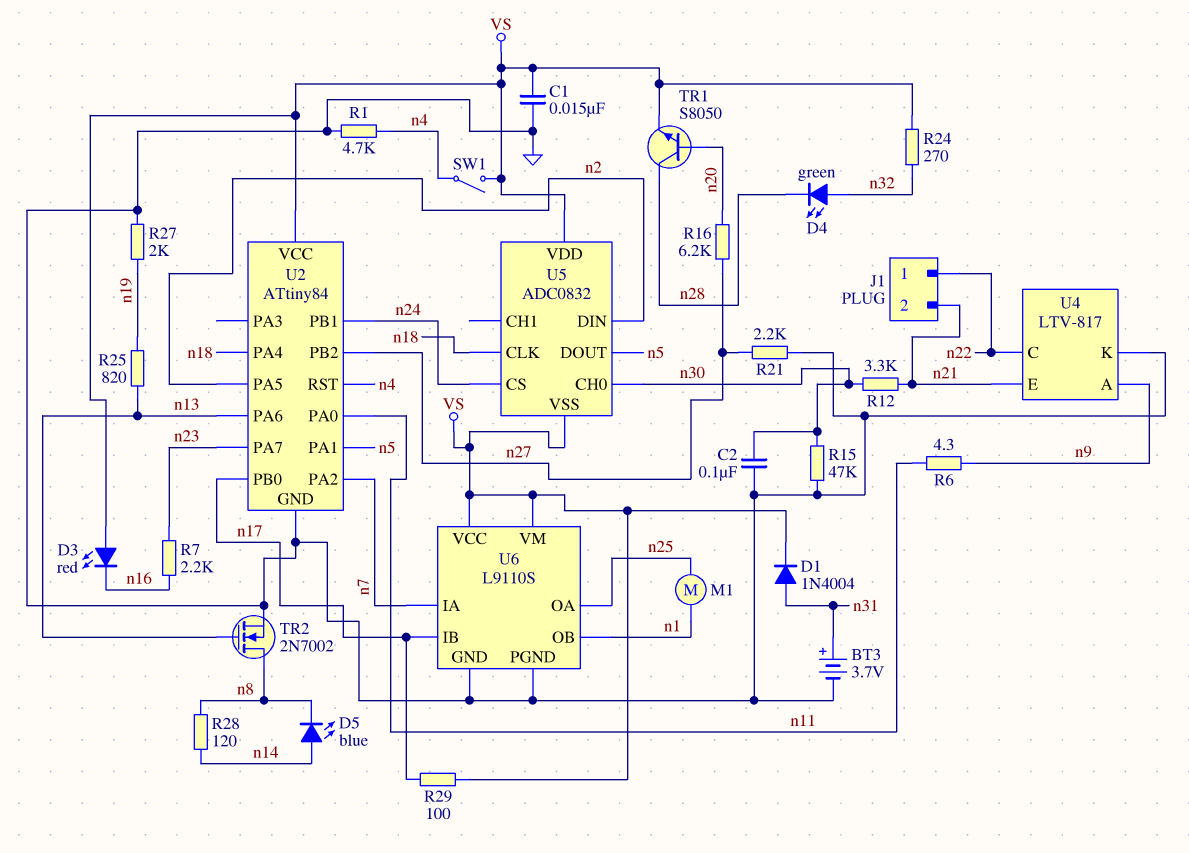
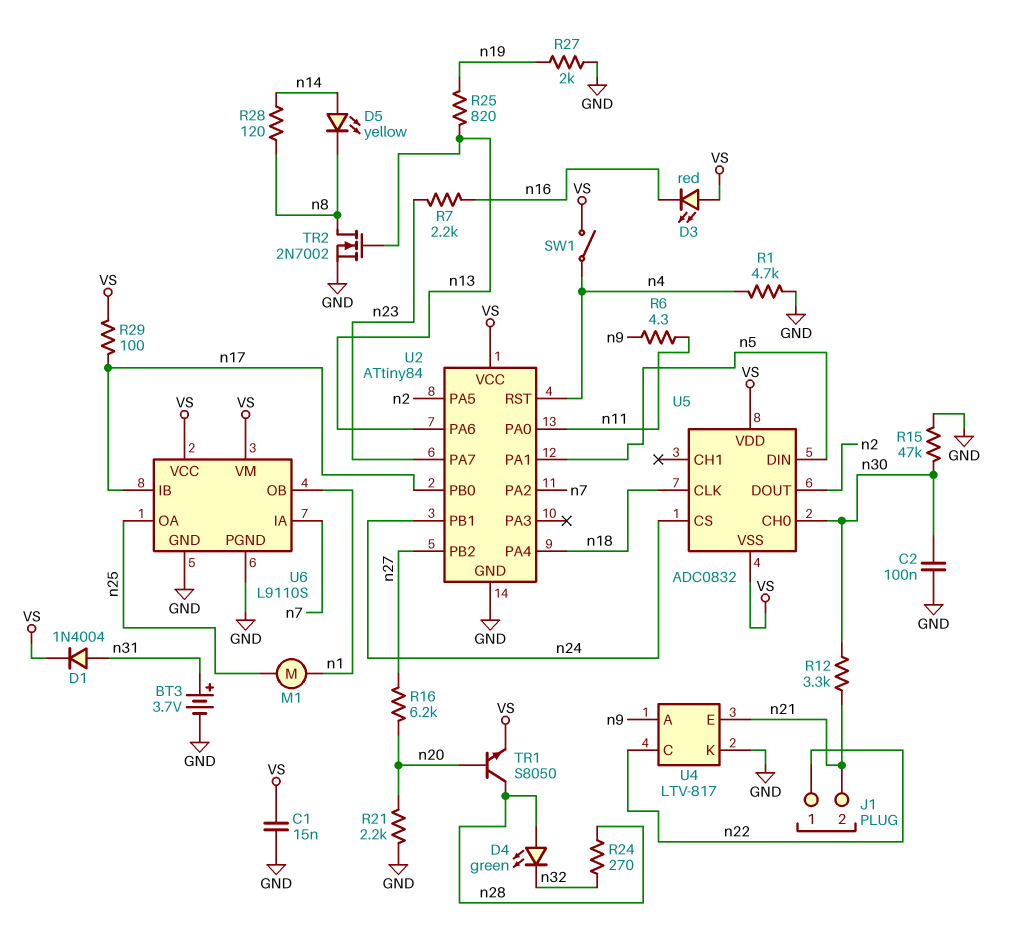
D4: LED green (A n32, K n28) -> LED green (A n28, K n32)
D5: LED blue (A n14, K n8) -> LED yellow (A n14, K n8)
R21: 2.2k (GND, n27) -> 2.2k (GND, n20)
R24: 270 (VS, n32) -> 270 (n28, n32)
U5 pin DIN: n2 -> n5
U5 pin DOUT: n5 -> n2

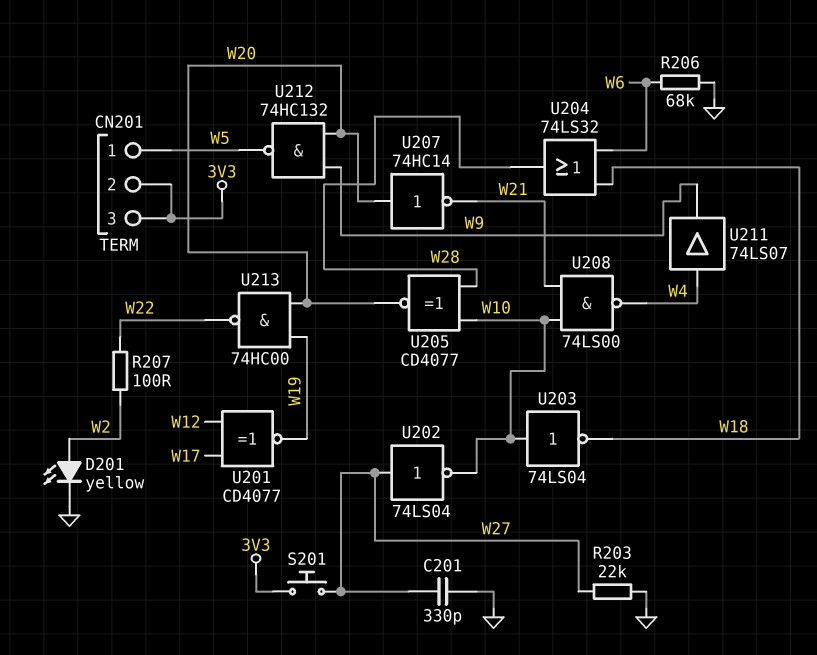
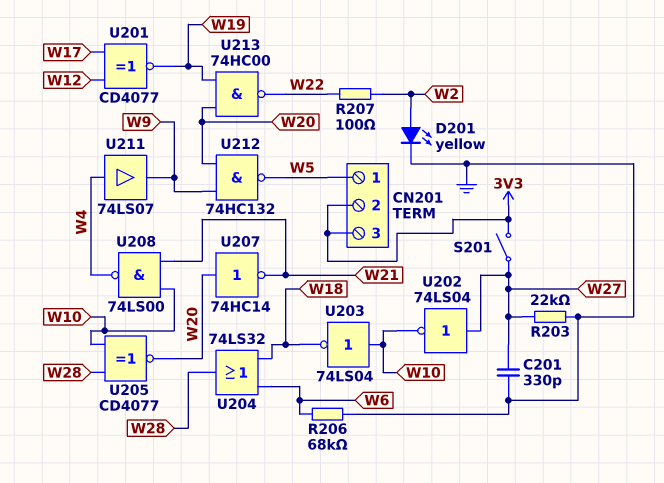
S201: button (3V3, W27) -> switch (3V3, W27)

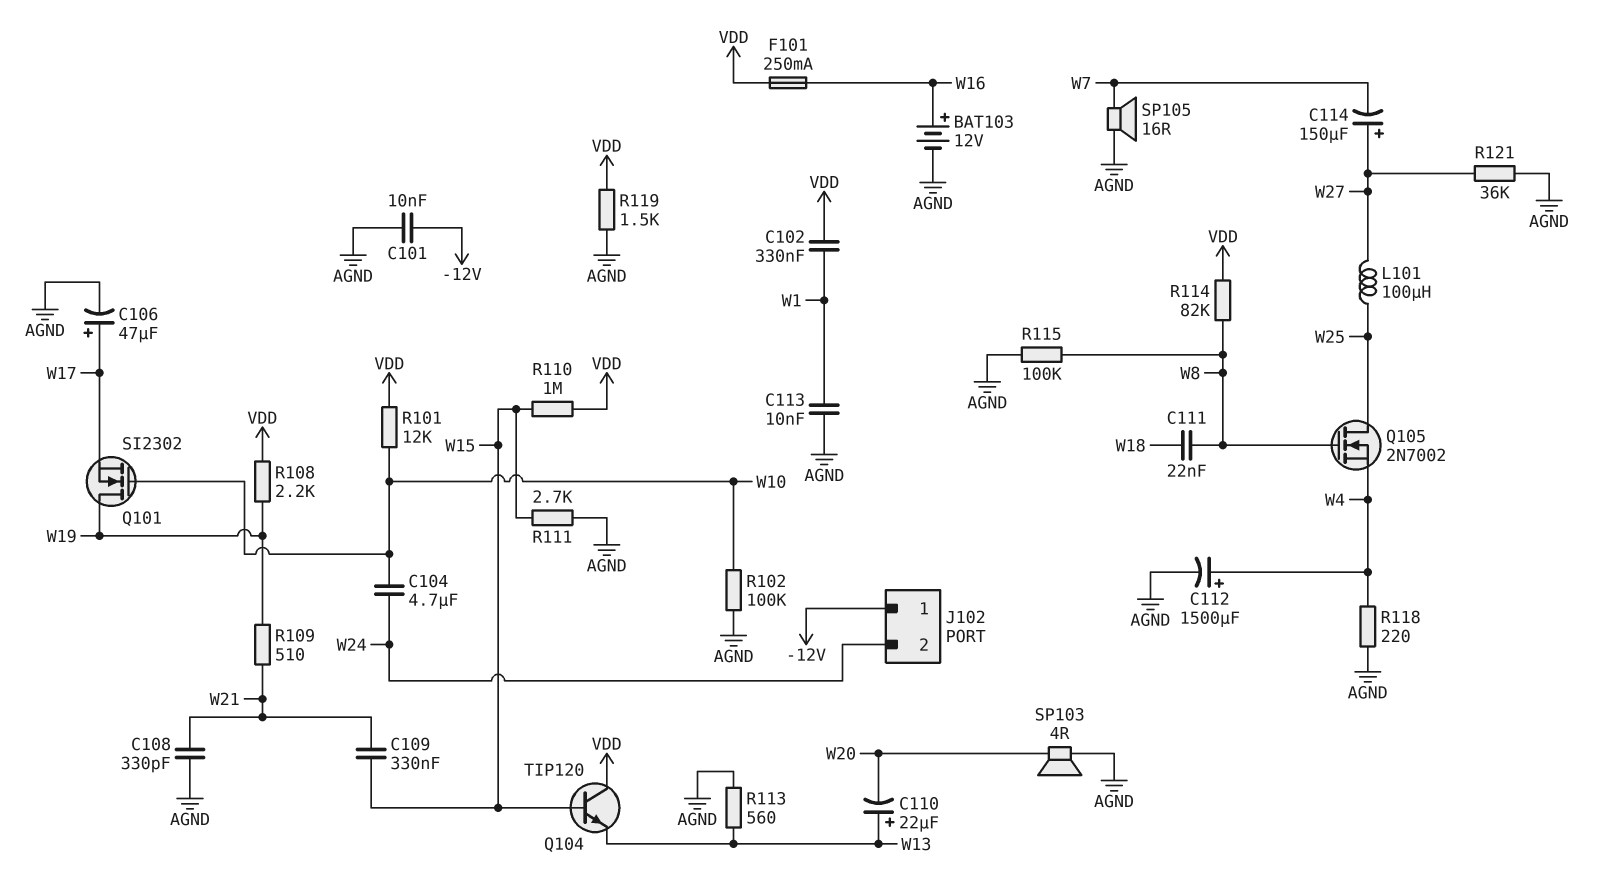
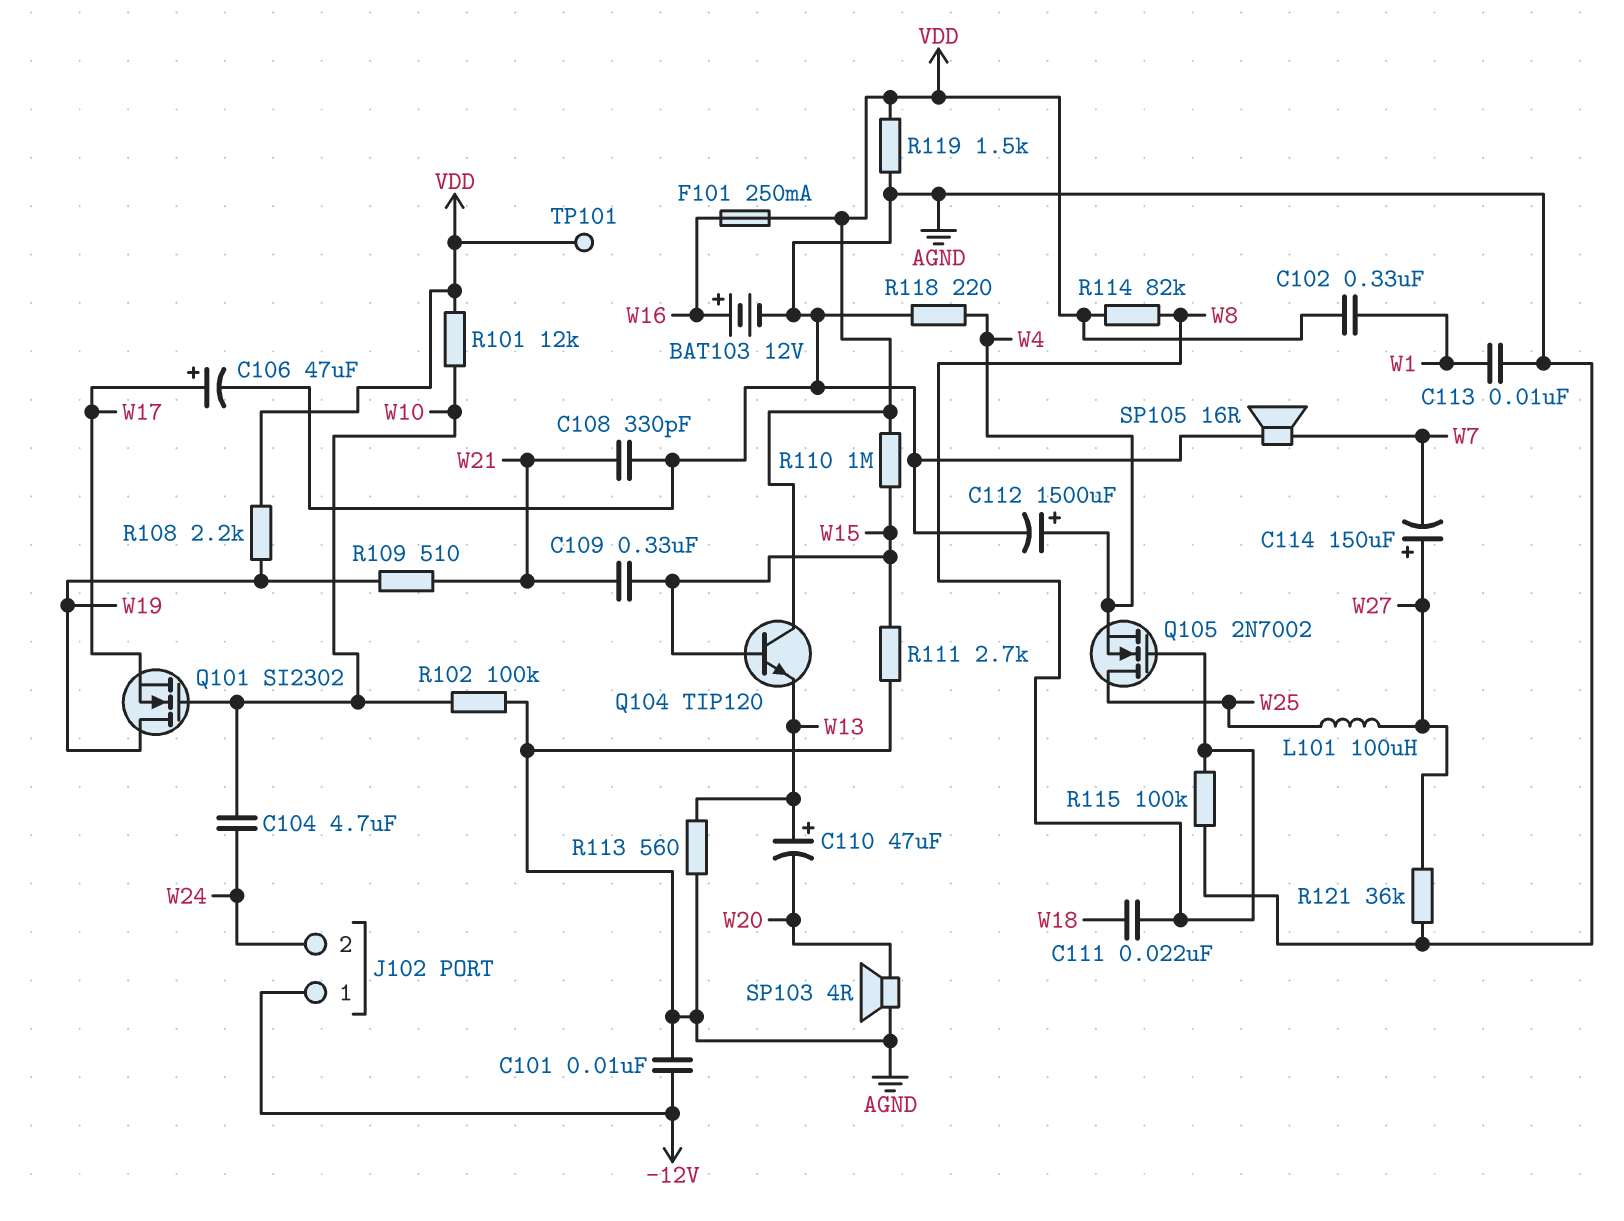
C110: 22uF (plus W13, minus W20) -> 47uF (plus W13, minus W20)
TP101: none -> test point (VDD)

○ ○ ○ ○ ○

== About this task ==
Set down every entry above verbatim, without pictures.

== Solution to this task ==
D4: LED green (A n32, K n28) -> LED green (A n28, K n32)
D5: LED blue (A n14, K n8) -> LED yellow (A n14, K n8)
R21: 2.2k (GND, n27) -> 2.2k (GND, n20)
R24: 270 (VS, n32) -> 270 (n28, n32)
U5 pin DIN: n2 -> n5
U5 pin DOUT: n5 -> n2

S201: button (3V3, W27) -> switch (3V3, W27)

C110: 22uF (plus W13, minus W20) -> 47uF (plus W13, minus W20)
TP101: none -> test point (VDD)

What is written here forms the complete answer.